_WHAT YOU HAVE TO DO_. Your task is to copy every line of the entries that holds the word "carrot".

_Spatial object tracking data_.

==*==

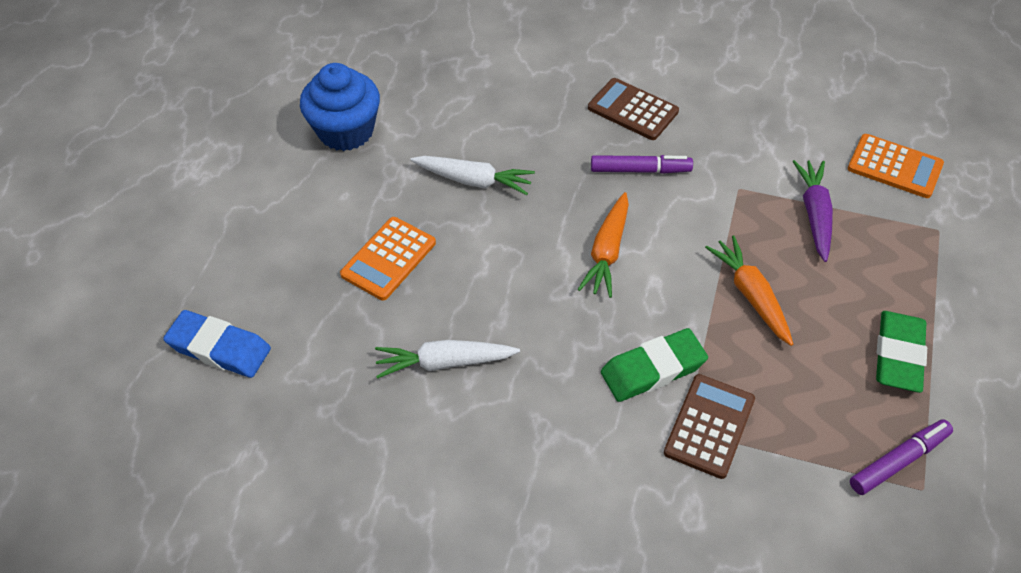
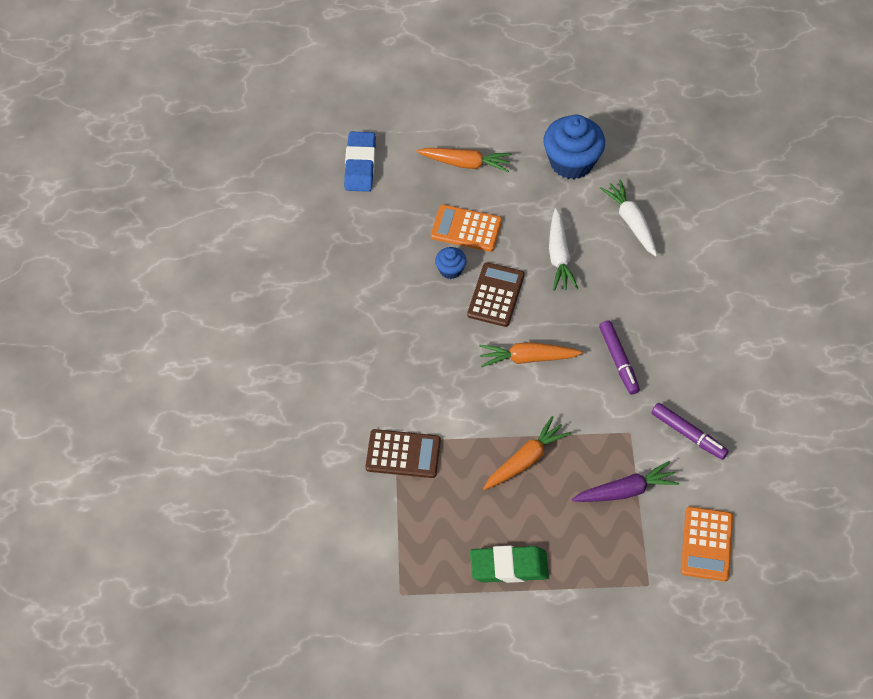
camera: 70 degrees right, 5 degrees up
(287, 231) = (465, 163): none -> orange carrot
(443, 293) = (450, 270): none -> blue cupcake
(444, 363) = (395, 288): white carrot -> white carrot (631, 222)
(632, 110) = (682, 340): brown calculator -> brown calculator (496, 295)
(653, 369) = (436, 410): green eraser -> none
(898, 461) = (417, 576): purple marker -> purple marker (688, 434)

==*==

_ANSWER SPACE_.
(287, 231) = (465, 163): none -> orange carrot
(444, 363) = (395, 288): white carrot -> white carrot (631, 222)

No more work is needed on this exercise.